(Entries taken from a collection)
╭──
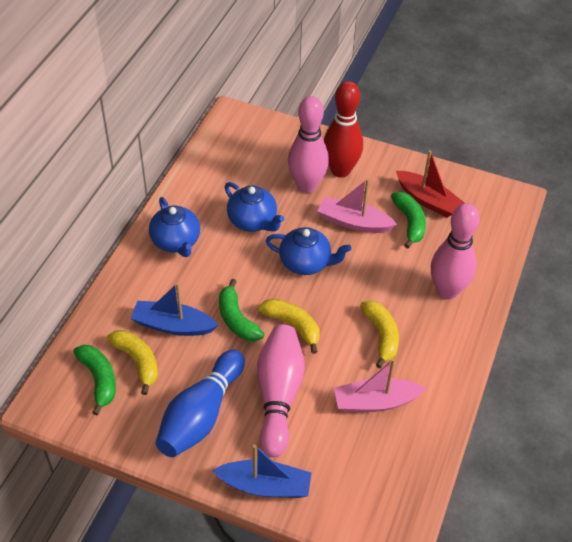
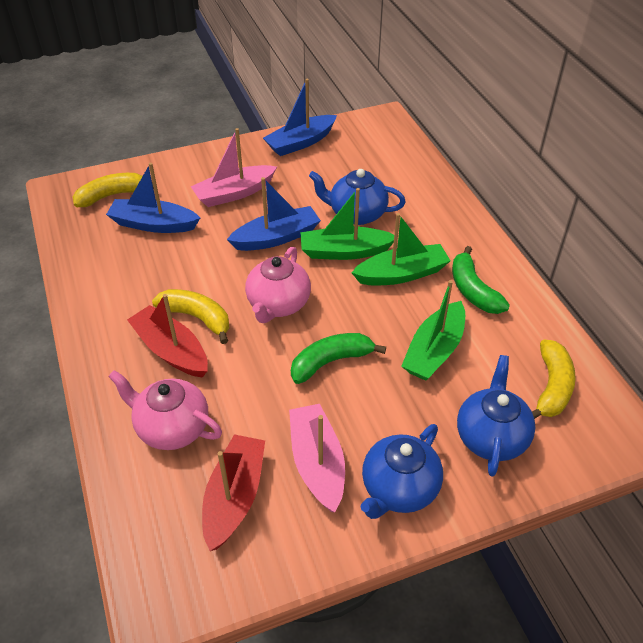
blue boat: 2 -> 3
blue bowling pin: 1 -> 0
green banana: 3 -> 2
green boat: 0 -> 3
pink bowling pin: 3 -> 0
pink teapot: 0 -> 2
red boat: 1 -> 2
red bowling pin: 1 -> 0

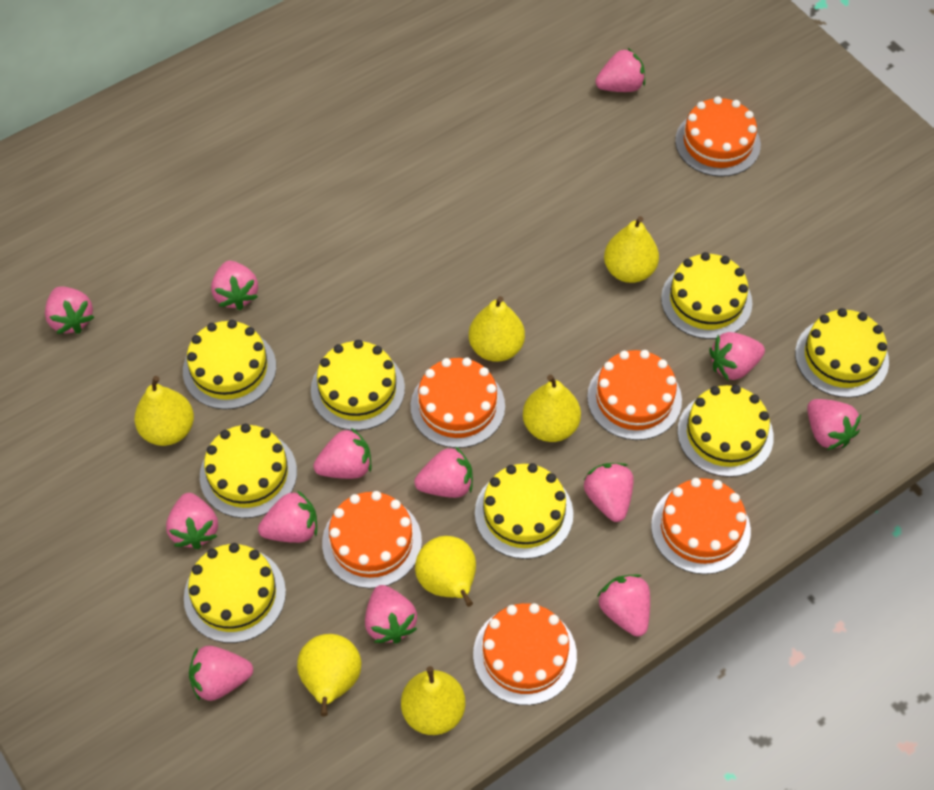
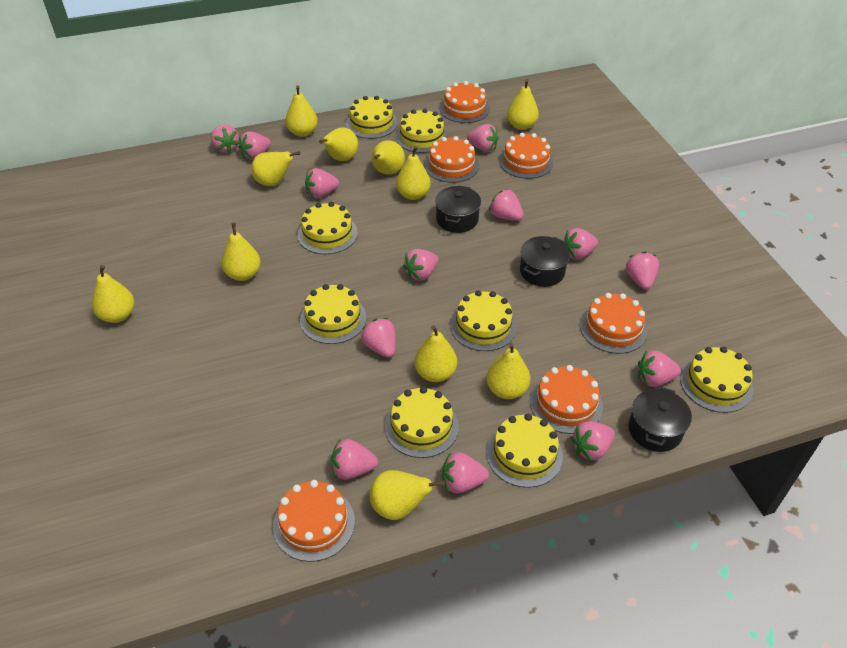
black pot: 0 -> 3
yellow pear: 7 -> 11

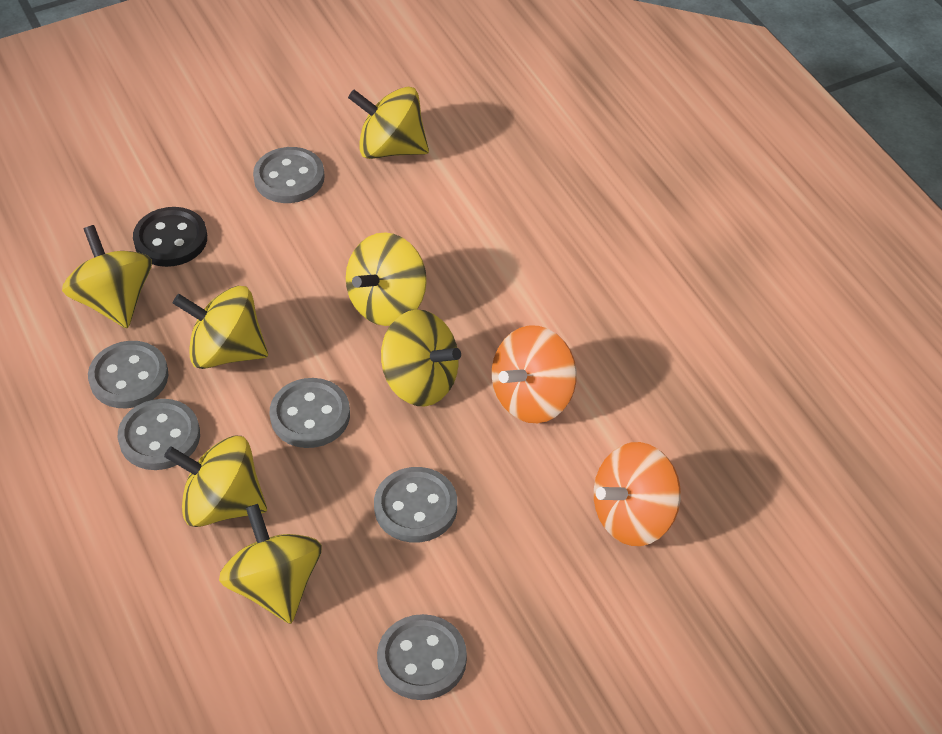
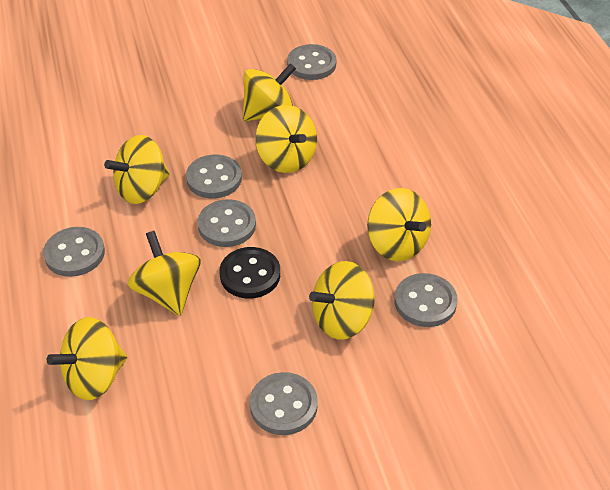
orange spinning top: 2 -> 0

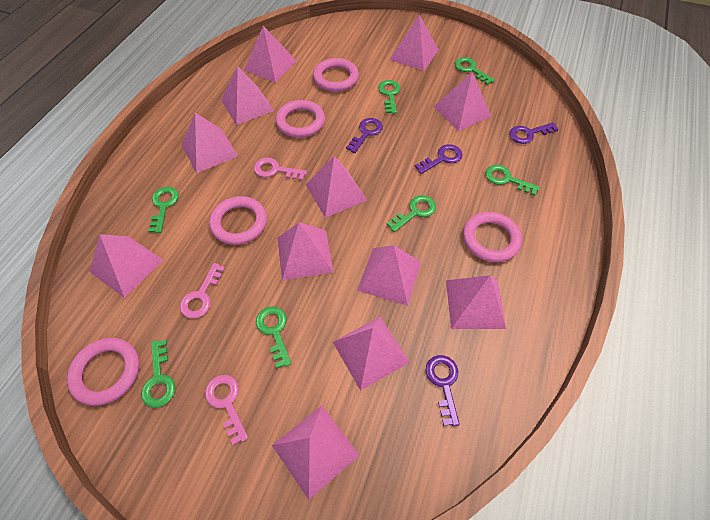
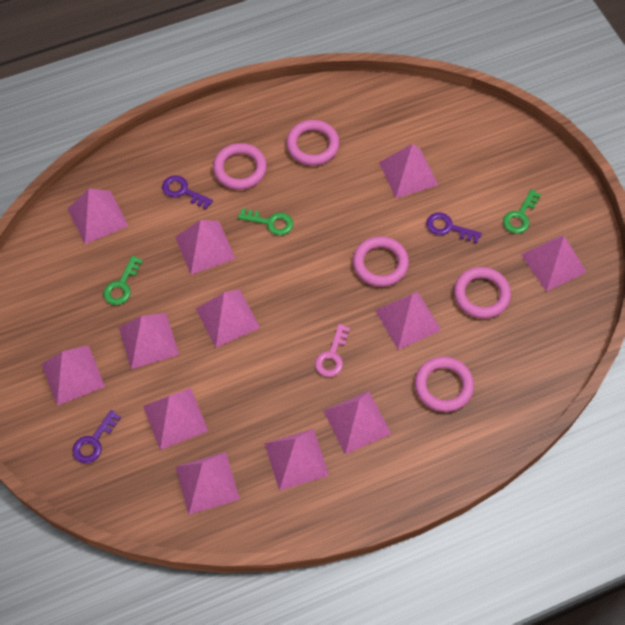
green key: 7 -> 3
pink key: 3 -> 1
purple key: 4 -> 3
╰──
- [WHAT TO PRODUCE]: Your copy should hold only the lines running from the one that contains "yellow pear: 7 -> 11" through the final line of the data; transcribe them exactly, both ends included, and leave pictures out.

- [WRITTEN SOLUTION]:
yellow pear: 7 -> 11

orange spinning top: 2 -> 0

green key: 7 -> 3
pink key: 3 -> 1
purple key: 4 -> 3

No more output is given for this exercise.